> _WORK TO BE COMPLETED_: Write the data out again exactly, with every picture removed.

Collected data:
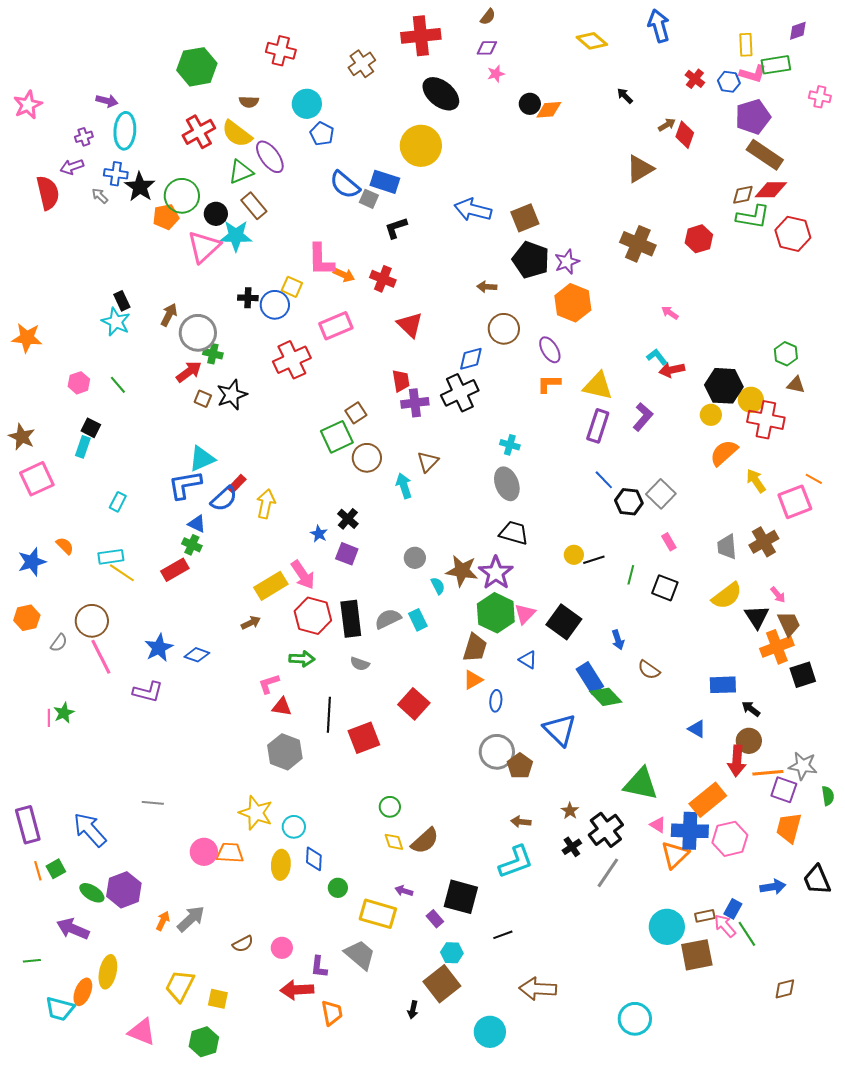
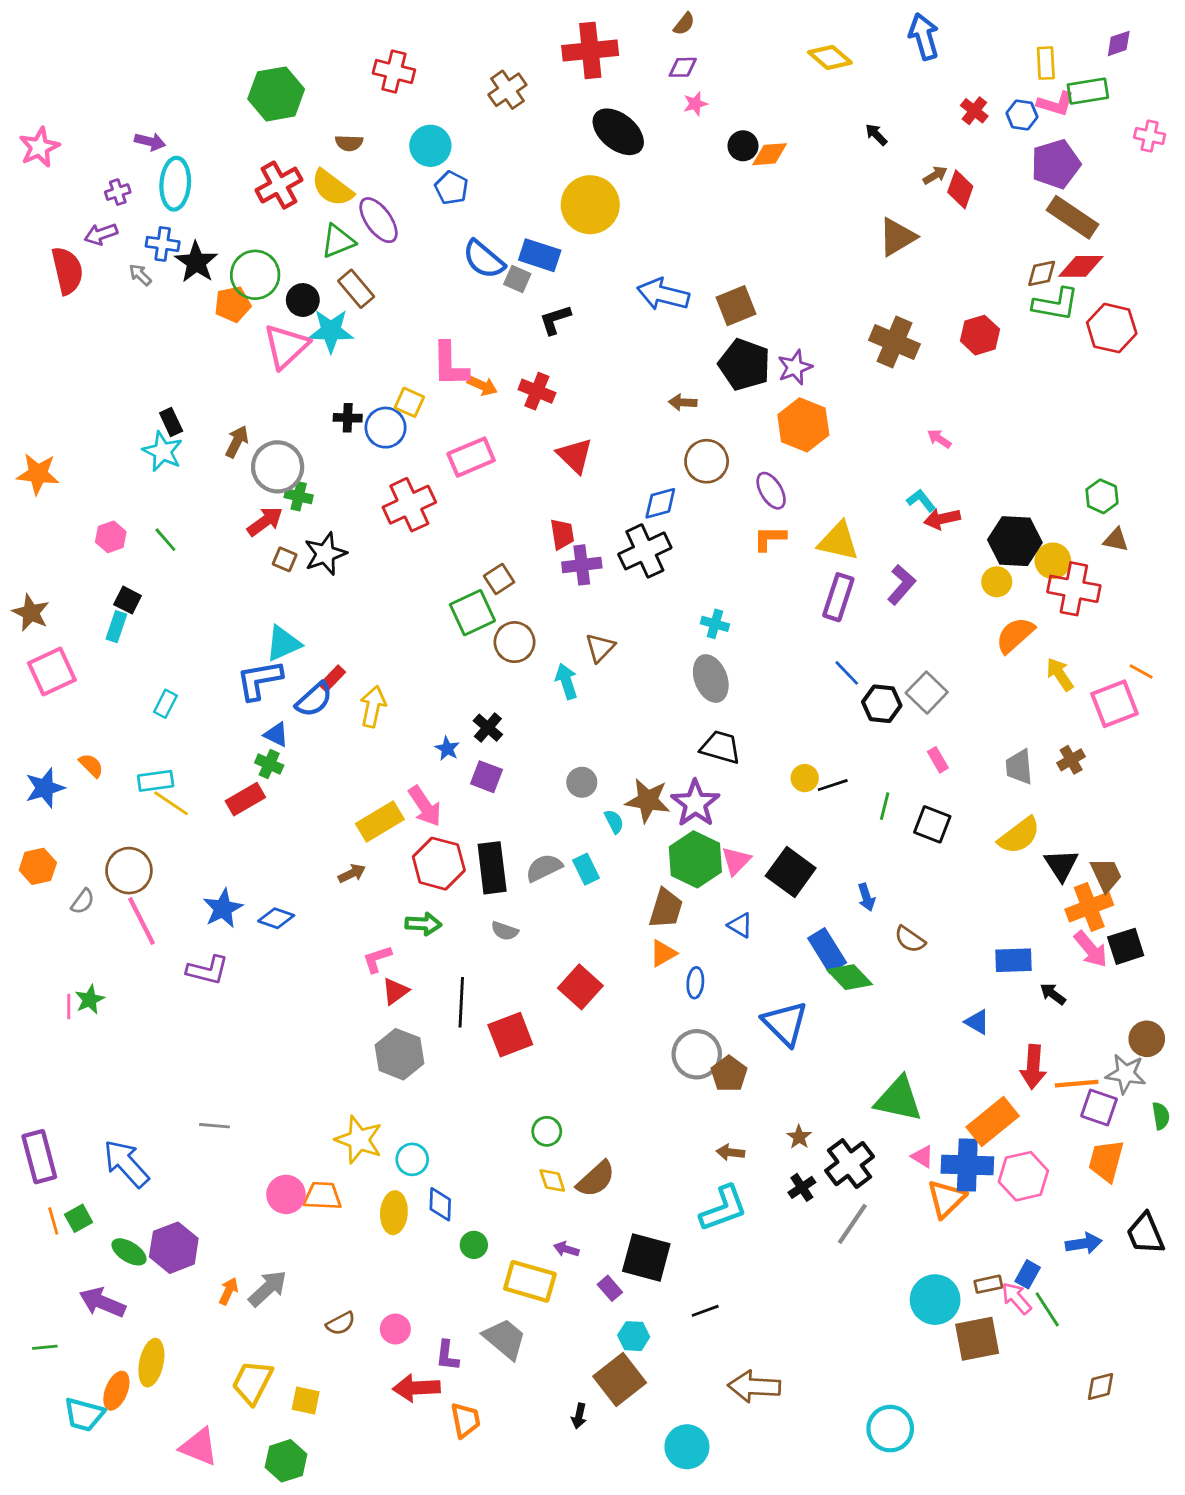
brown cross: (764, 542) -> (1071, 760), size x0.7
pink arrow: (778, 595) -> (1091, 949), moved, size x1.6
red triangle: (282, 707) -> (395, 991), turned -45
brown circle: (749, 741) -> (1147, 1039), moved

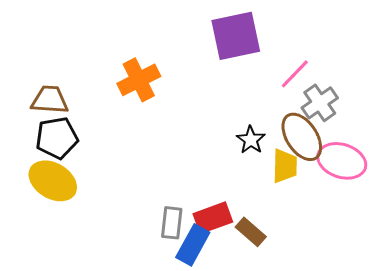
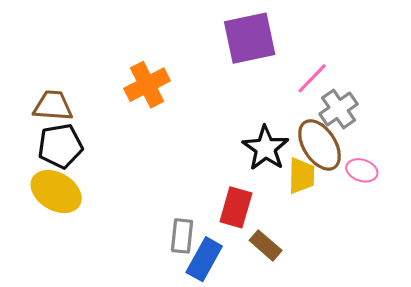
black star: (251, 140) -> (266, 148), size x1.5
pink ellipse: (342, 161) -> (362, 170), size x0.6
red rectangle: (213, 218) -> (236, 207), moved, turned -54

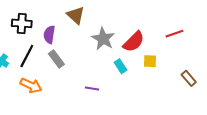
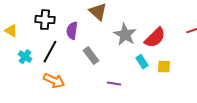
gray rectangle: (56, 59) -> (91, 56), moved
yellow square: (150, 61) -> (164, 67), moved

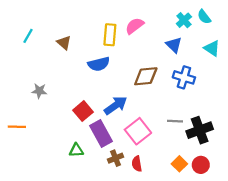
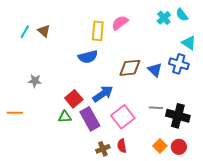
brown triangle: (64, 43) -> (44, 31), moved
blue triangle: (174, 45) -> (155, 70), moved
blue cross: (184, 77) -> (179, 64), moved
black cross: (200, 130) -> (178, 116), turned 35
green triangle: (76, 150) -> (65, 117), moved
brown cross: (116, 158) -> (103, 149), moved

> _RESULT_:
brown cross: (764, 542) -> (1071, 760), size x0.7
pink arrow: (778, 595) -> (1091, 949), moved, size x1.6
red triangle: (282, 707) -> (395, 991), turned -45
brown circle: (749, 741) -> (1147, 1039), moved

black star: (251, 140) -> (266, 148), size x1.5
pink ellipse: (342, 161) -> (362, 170), size x0.6
red rectangle: (213, 218) -> (236, 207), moved, turned -54

gray rectangle: (56, 59) -> (91, 56), moved
yellow square: (150, 61) -> (164, 67), moved

brown triangle: (64, 43) -> (44, 31), moved
blue triangle: (174, 45) -> (155, 70), moved
blue cross: (184, 77) -> (179, 64), moved
black cross: (200, 130) -> (178, 116), turned 35
green triangle: (76, 150) -> (65, 117), moved
brown cross: (116, 158) -> (103, 149), moved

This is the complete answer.